<<<<

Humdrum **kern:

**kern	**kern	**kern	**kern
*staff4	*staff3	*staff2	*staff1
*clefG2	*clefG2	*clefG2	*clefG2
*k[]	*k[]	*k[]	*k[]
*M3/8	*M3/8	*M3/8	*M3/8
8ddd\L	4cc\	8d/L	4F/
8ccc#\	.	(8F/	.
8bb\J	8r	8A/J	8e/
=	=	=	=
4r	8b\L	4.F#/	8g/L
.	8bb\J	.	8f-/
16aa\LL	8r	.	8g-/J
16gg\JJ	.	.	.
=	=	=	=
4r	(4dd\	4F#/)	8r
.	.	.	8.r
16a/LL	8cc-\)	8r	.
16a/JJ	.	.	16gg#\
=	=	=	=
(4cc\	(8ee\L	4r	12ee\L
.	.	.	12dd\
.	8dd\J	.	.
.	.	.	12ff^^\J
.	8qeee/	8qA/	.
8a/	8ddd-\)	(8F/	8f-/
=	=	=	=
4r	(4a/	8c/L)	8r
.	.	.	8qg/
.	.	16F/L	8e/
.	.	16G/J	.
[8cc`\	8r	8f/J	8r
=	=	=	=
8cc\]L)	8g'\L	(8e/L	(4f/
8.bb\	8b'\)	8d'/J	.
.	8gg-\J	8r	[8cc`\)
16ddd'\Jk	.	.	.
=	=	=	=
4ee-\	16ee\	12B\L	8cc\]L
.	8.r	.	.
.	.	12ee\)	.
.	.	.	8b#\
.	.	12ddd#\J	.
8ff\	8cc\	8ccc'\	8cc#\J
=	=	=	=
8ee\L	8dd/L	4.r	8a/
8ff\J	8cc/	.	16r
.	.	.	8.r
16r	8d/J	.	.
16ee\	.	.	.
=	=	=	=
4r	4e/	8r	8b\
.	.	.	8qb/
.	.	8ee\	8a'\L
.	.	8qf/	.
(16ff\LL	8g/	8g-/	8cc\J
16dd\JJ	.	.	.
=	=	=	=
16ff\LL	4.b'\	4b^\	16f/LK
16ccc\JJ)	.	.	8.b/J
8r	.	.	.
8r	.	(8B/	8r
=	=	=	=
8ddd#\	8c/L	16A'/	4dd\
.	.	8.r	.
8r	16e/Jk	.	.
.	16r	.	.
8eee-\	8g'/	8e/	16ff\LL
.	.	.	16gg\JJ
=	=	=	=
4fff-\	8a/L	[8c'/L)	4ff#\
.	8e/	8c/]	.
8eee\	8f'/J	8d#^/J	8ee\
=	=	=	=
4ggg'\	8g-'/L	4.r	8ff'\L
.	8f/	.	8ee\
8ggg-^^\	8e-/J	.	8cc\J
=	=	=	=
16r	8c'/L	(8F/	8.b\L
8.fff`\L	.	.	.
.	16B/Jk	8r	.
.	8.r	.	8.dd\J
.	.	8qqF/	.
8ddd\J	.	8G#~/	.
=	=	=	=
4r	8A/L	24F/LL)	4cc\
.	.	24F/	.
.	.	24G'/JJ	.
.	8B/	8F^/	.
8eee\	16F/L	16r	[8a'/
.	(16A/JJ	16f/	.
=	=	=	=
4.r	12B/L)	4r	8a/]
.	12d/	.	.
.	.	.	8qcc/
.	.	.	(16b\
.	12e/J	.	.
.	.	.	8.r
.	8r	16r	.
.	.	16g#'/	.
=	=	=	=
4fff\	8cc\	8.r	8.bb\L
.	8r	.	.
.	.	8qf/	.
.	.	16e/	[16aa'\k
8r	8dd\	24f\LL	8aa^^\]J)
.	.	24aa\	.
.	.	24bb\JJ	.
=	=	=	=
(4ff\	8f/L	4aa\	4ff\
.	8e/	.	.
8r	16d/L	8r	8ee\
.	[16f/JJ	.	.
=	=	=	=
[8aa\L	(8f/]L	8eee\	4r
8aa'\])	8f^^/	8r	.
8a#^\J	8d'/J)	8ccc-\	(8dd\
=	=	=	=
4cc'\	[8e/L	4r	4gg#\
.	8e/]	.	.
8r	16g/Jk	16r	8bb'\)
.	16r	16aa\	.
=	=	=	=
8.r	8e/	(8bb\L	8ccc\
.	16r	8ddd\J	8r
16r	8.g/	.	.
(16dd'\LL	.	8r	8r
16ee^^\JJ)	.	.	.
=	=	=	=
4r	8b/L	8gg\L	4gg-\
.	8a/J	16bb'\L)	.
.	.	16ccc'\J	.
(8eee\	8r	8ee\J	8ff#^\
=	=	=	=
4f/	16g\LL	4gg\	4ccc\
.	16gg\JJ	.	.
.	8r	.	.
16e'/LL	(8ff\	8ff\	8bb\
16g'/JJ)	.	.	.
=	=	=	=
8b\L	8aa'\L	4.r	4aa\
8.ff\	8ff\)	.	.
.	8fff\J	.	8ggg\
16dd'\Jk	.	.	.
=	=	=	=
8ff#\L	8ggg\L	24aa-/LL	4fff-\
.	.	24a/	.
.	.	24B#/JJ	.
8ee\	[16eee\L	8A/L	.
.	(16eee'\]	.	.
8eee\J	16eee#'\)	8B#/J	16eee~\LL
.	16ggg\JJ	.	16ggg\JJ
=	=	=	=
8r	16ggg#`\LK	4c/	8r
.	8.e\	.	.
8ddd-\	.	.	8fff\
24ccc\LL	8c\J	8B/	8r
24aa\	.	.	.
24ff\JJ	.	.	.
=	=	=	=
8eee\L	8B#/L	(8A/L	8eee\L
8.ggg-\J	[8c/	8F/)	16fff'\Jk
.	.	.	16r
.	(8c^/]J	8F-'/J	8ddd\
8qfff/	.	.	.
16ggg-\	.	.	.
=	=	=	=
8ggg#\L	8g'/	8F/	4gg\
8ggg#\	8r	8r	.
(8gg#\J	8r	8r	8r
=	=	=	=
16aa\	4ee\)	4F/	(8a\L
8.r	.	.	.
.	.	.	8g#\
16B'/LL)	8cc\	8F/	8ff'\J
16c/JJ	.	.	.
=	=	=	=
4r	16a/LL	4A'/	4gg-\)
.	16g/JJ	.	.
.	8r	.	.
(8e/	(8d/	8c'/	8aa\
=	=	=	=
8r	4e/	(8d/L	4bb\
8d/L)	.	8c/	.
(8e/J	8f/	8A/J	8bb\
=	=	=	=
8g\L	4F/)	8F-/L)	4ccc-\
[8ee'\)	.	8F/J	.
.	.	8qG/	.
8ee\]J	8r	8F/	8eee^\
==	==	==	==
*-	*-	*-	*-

>>>>
<<<<

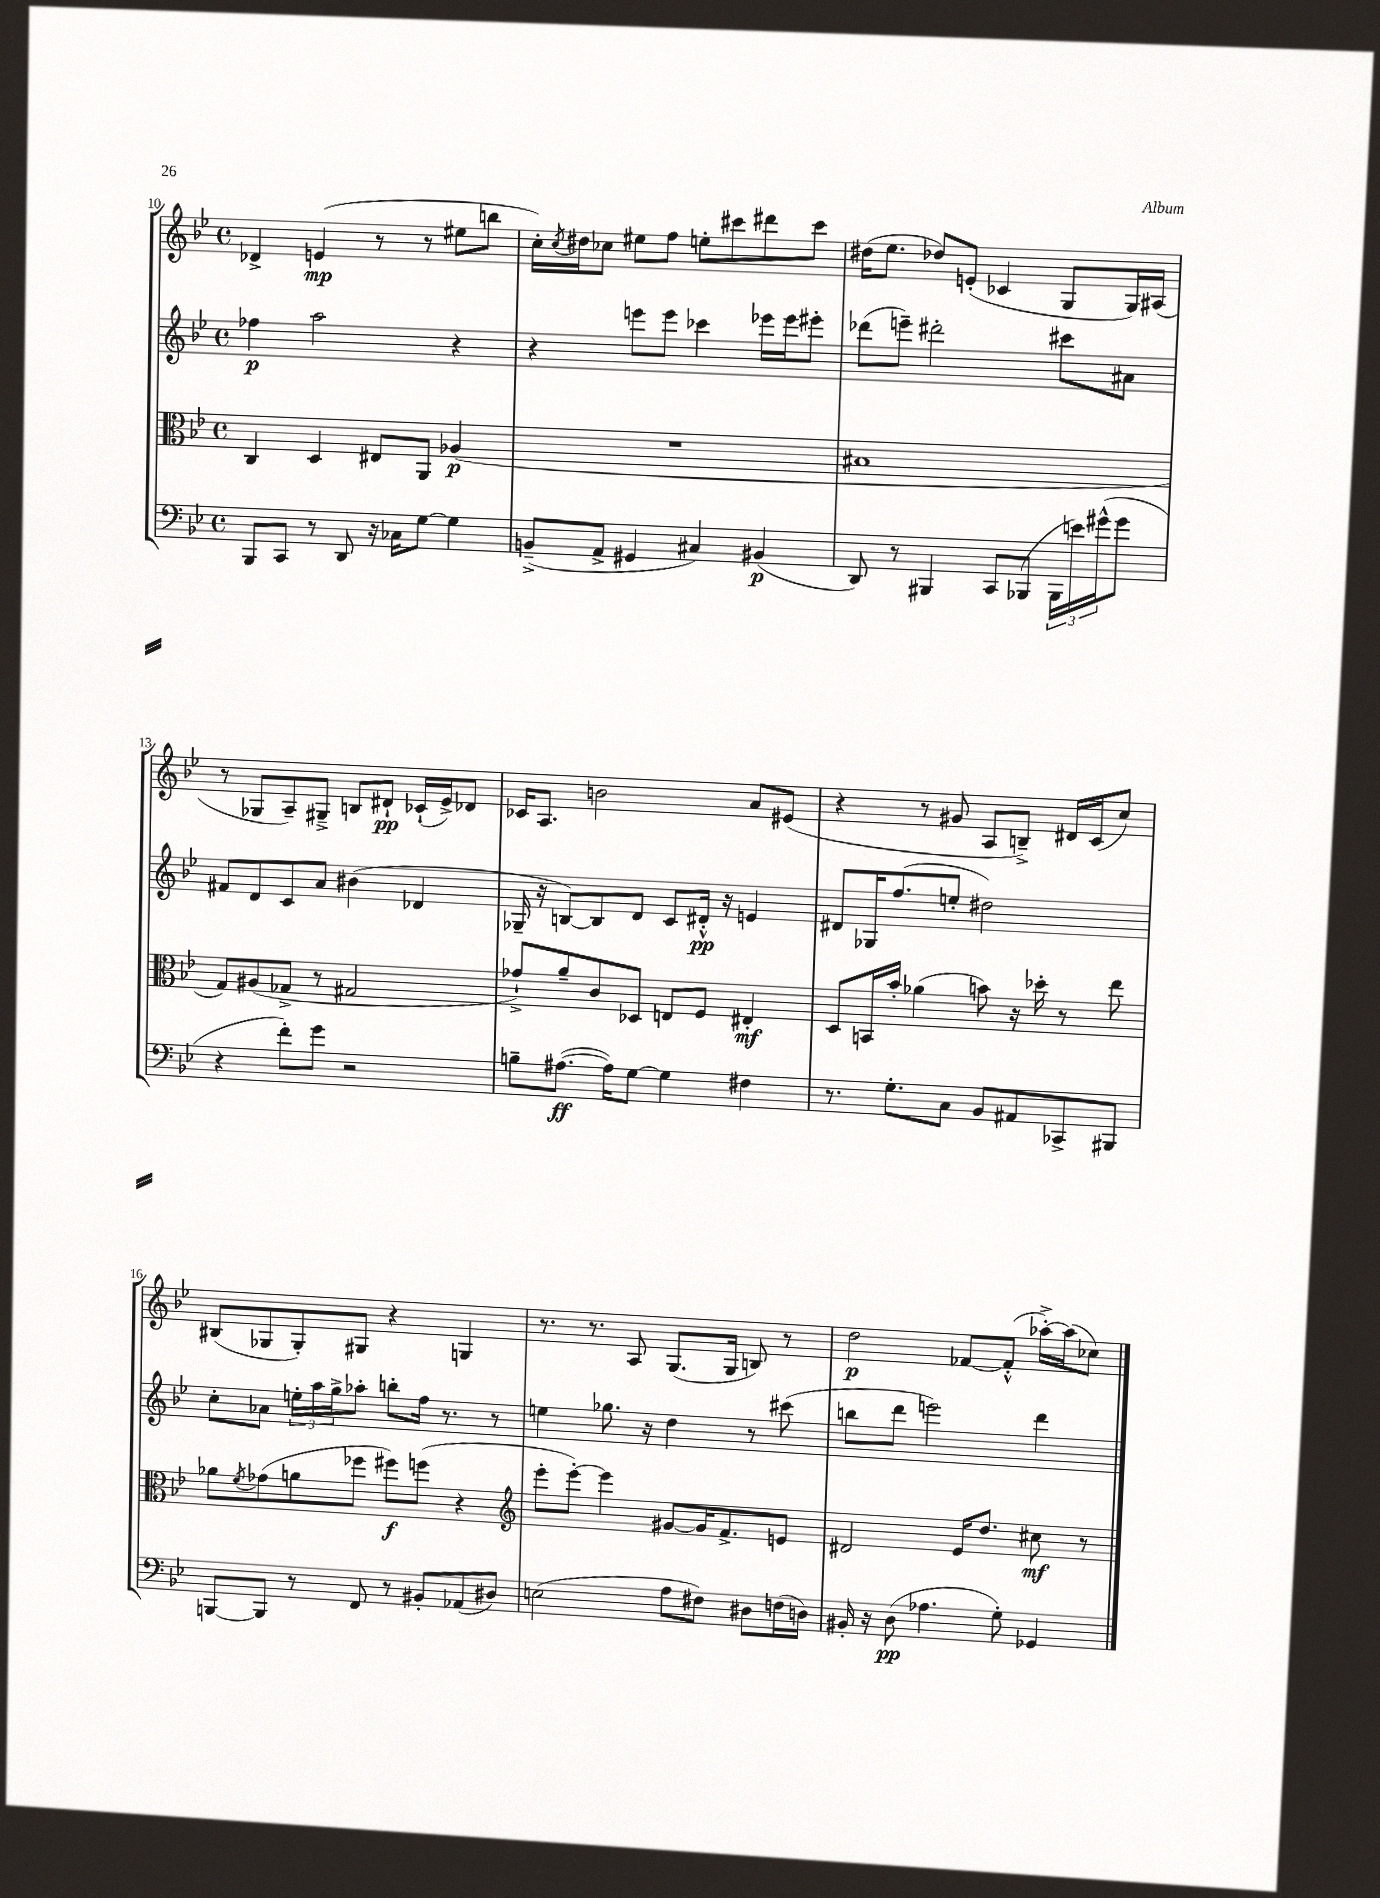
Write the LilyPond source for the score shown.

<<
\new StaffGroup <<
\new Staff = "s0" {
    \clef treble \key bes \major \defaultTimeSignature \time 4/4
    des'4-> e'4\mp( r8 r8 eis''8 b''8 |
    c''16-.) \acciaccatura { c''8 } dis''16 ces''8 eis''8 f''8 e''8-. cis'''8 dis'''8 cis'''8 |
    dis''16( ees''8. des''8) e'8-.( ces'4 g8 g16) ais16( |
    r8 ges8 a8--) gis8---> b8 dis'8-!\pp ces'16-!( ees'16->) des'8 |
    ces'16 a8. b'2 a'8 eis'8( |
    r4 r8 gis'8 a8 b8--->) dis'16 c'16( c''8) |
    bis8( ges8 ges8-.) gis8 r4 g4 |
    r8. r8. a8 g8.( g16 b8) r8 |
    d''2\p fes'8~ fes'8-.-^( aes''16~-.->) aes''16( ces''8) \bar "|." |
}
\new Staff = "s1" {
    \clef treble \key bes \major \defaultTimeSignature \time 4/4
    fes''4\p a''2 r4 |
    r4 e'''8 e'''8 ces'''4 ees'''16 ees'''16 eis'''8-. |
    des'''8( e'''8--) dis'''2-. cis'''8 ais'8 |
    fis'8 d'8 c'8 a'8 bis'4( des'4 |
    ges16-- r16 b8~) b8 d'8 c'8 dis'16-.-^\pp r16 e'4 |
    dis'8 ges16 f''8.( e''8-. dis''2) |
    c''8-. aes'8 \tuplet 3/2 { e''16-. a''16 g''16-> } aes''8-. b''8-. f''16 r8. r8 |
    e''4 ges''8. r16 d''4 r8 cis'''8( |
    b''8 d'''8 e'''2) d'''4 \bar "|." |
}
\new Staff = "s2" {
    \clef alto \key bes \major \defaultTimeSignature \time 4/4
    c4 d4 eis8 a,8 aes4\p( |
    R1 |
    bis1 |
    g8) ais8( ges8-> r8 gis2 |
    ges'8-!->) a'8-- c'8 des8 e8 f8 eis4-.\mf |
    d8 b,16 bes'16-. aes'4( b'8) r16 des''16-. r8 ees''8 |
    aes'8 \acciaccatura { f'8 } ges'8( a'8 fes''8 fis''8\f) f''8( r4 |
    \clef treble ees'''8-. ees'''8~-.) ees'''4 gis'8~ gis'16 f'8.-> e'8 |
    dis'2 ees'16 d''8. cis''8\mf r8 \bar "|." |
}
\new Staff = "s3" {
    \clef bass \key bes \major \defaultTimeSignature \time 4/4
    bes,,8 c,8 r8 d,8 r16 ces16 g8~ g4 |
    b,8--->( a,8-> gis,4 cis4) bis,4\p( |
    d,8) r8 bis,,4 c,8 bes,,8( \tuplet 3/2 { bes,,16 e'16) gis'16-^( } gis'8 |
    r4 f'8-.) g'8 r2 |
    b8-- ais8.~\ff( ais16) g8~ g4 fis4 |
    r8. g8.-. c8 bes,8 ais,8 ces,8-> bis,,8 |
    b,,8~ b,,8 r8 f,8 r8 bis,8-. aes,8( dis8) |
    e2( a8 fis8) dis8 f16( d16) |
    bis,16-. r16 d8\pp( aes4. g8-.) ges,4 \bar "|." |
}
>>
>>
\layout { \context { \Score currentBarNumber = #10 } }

>>>>

Objective:
Pick out every line in the items above that contains the string "time", and copy each one in full.

Exercise solution:
    \clef treble \key bes \major \defaultTimeSignature \time 4/4
    \clef treble \key bes \major \defaultTimeSignature \time 4/4
    \clef alto \key bes \major \defaultTimeSignature \time 4/4
    \clef bass \key bes \major \defaultTimeSignature \time 4/4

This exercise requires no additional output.